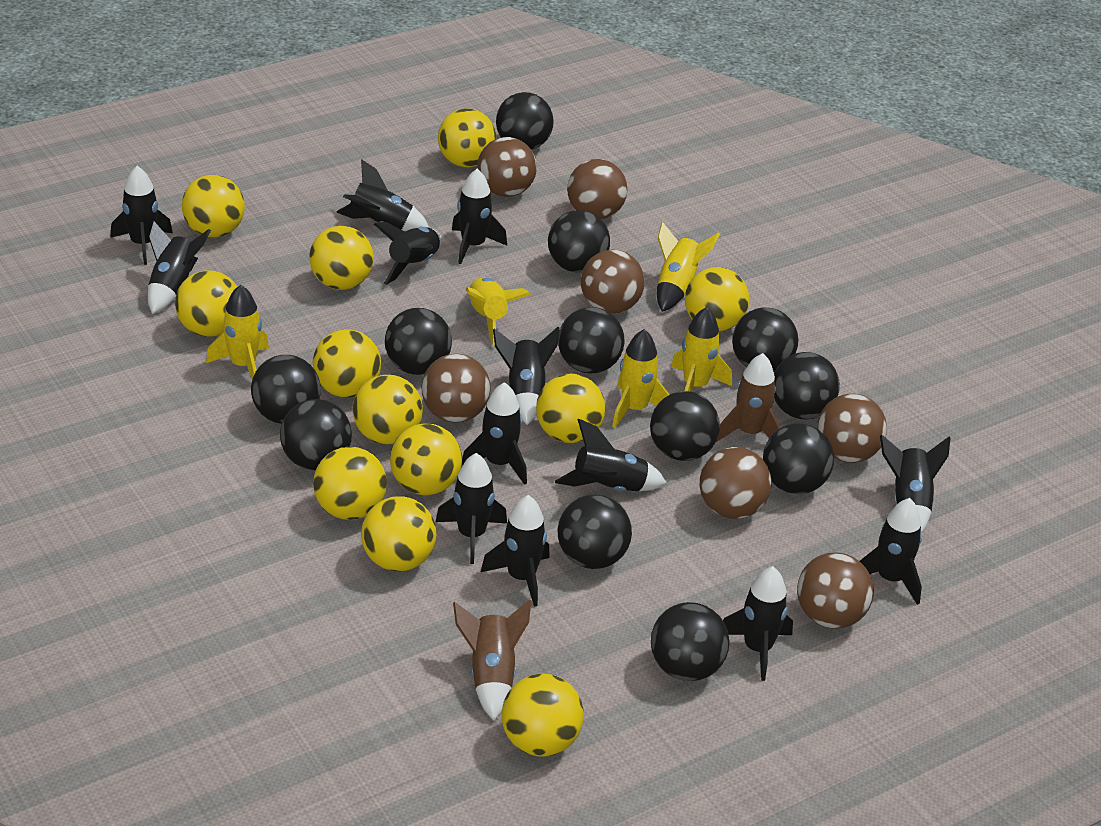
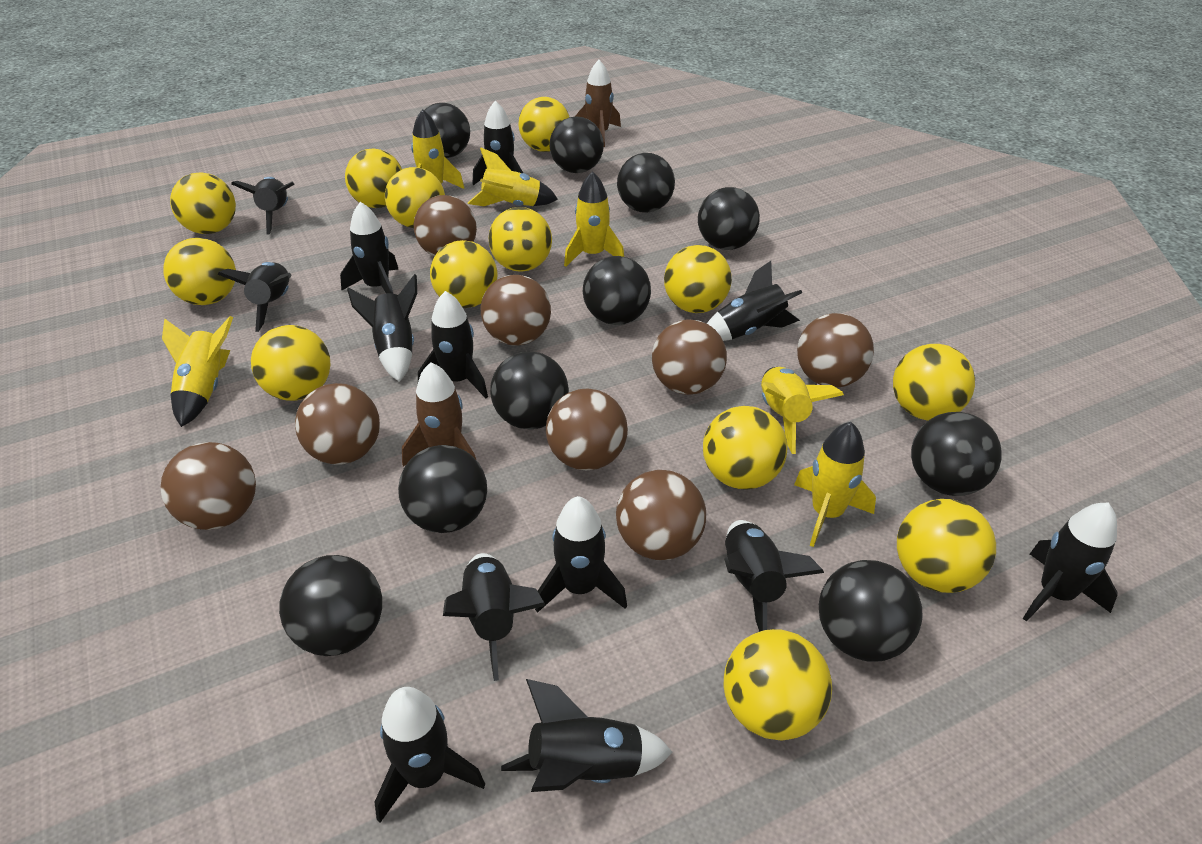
black ball: 12 -> 10
brown ball: 7 -> 8
yellow ball: 12 -> 13
yellow rocket: 5 -> 6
===============
**THE TASK:**
Pull every line containing "ball" from the material above.

**SOLUTION FOR THIS TASK:**
black ball: 12 -> 10
brown ball: 7 -> 8
yellow ball: 12 -> 13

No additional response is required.